• **Data extract**:
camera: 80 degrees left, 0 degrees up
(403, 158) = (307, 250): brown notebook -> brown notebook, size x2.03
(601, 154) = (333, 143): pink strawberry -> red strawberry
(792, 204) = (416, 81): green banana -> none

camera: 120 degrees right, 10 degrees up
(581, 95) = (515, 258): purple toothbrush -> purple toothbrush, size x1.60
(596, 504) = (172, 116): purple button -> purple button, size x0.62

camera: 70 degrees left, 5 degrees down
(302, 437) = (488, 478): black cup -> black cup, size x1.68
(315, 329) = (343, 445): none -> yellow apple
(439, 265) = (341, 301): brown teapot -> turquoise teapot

--

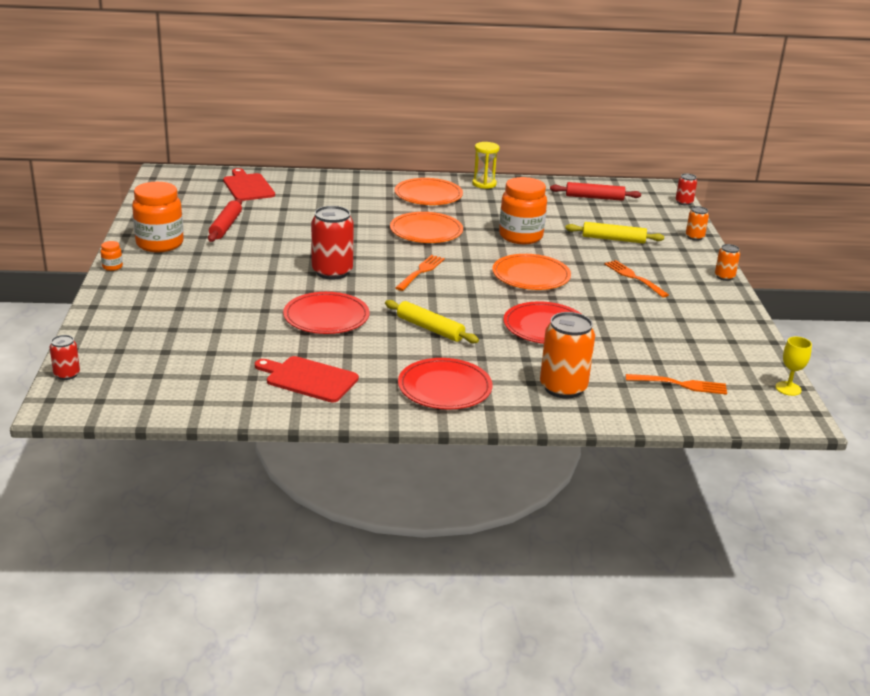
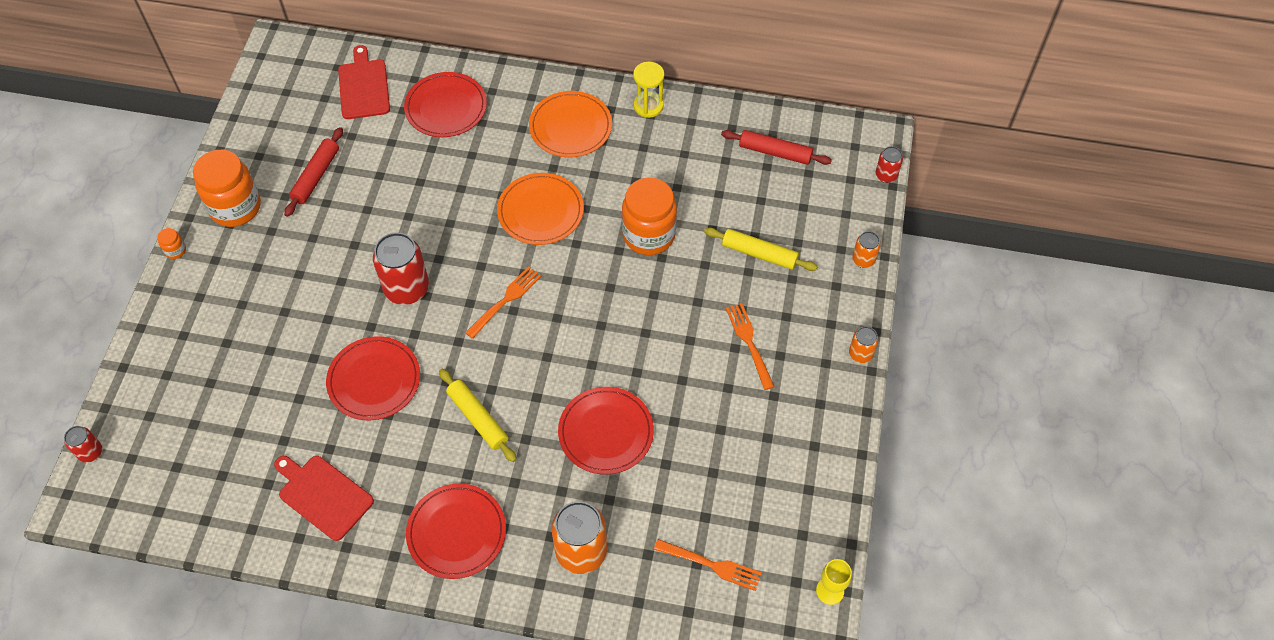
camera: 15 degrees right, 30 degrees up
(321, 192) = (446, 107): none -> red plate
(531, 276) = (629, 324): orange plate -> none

• **Requirement**: Your answer should be the lines of the listing above between the line holding "(321, 192) = (446, 107): none -> red plate" and the line holding "(531, 276) = (629, 324): orange plate -> none", inclusive, restated word for word and alone.

• **Result for this exercise**:
(321, 192) = (446, 107): none -> red plate
(531, 276) = (629, 324): orange plate -> none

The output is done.